[Coordinate mapping data]

################

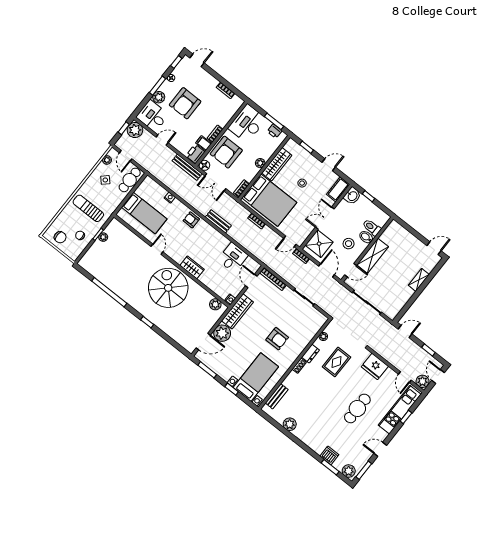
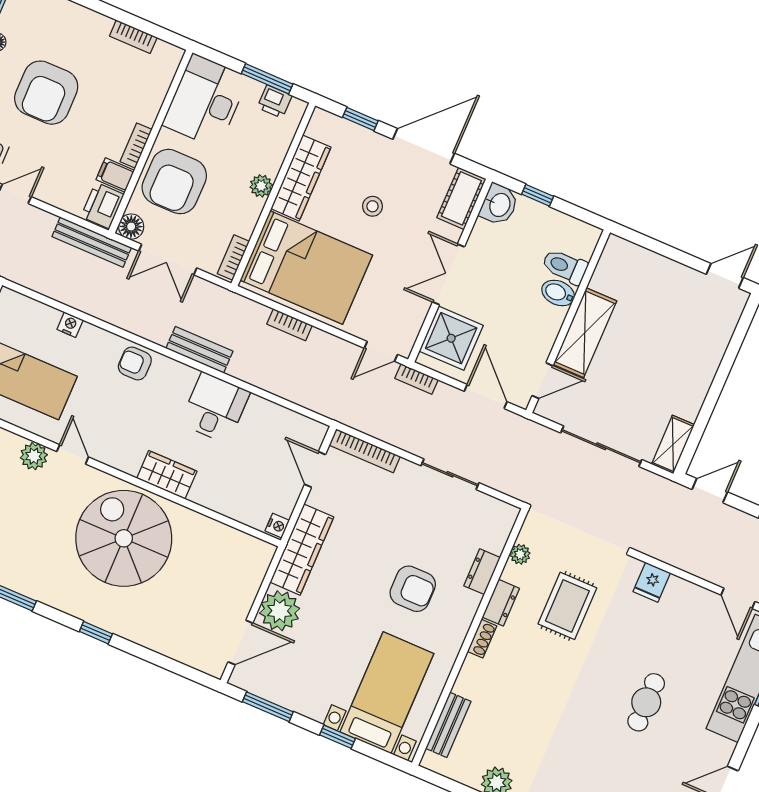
door: (329, 165) -> (424, 146), width x1.87
stool: (349, 244) -> (521, 319), removed
desk: (233, 258) -> (215, 408), moved
shelving: (419, 280) -> (673, 444), moved
plant: (215, 304) -> (34, 456), moved
dresser: (306, 339) -> (482, 572), added
fridge: (375, 366) -> (652, 582), width x0.53, depth x0.75
cafe table: (357, 408) -> (646, 702), width x0.73, depth x0.74

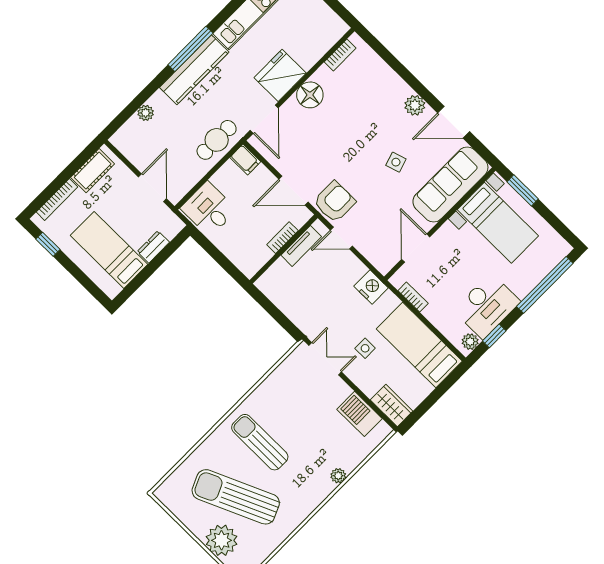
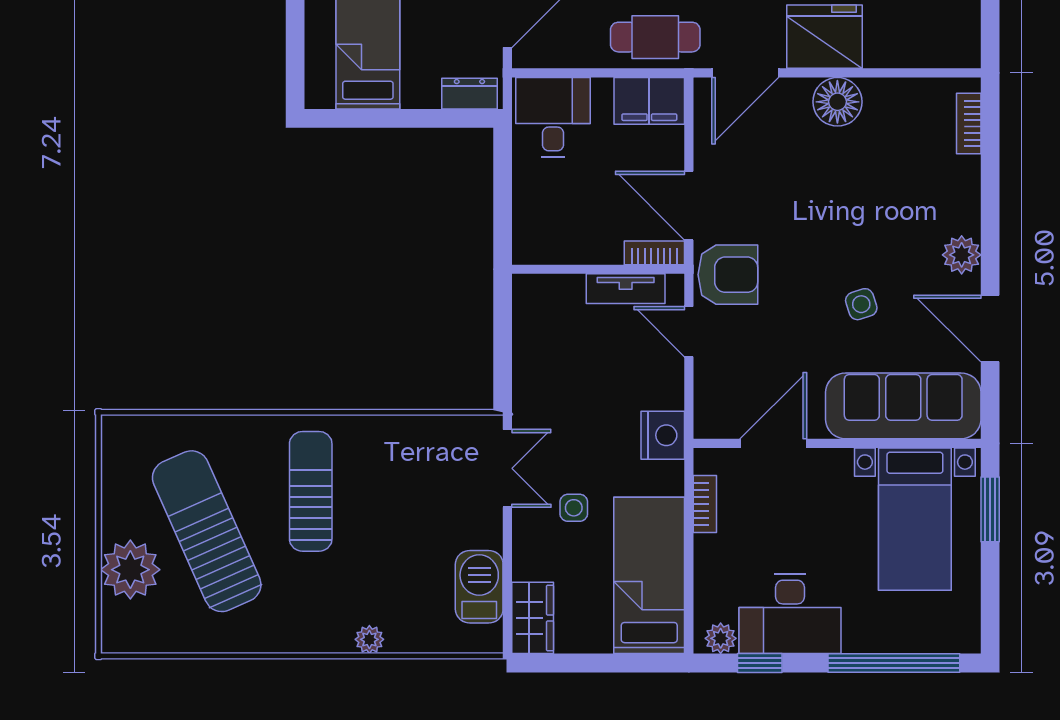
bookcase: (340, 55) -> (969, 123), moved, turned 90
filing cabinet: (245, 159) -> (649, 101), width x2.00
bookcase: (282, 238) -> (654, 253), moved
dresser: (153, 247) -> (469, 94), moved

################

Your reply should restate the data above word for word and contain no pictures.

* _Answer to the problem_
door: (329, 165) -> (424, 146), width x1.87
stool: (349, 244) -> (521, 319), removed
desk: (233, 258) -> (215, 408), moved
shelving: (419, 280) -> (673, 444), moved
plant: (215, 304) -> (34, 456), moved
dresser: (306, 339) -> (482, 572), added
fridge: (375, 366) -> (652, 582), width x0.53, depth x0.75
cafe table: (357, 408) -> (646, 702), width x0.73, depth x0.74

bookcase: (340, 55) -> (969, 123), moved, turned 90
filing cabinet: (245, 159) -> (649, 101), width x2.00
bookcase: (282, 238) -> (654, 253), moved
dresser: (153, 247) -> (469, 94), moved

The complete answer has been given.